» Task
Count up the lines holding "none" in the material, then reply with only the number.

» Data section
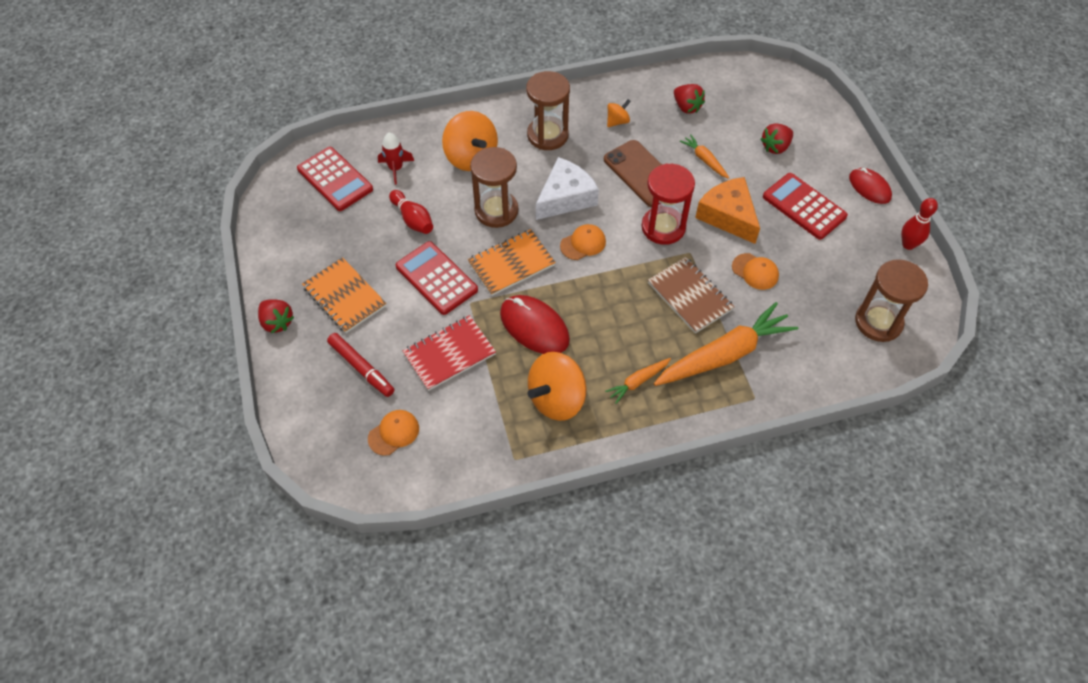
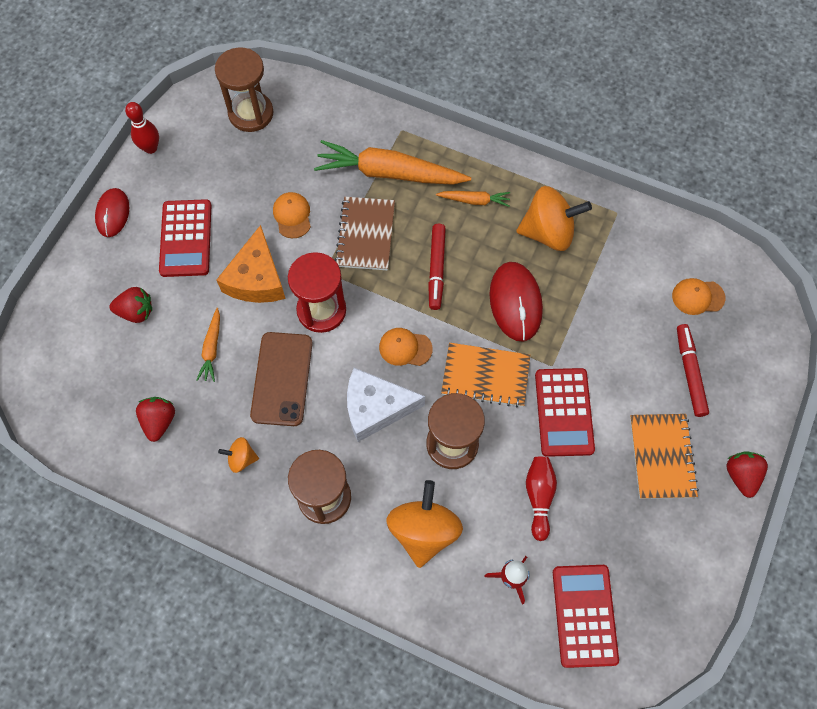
camera: 140 degrees left, 10 degrees up
(449, 354) = (605, 330): red notebook -> none
(614, 309) = (436, 269): none -> red marker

» Result of this exercise
2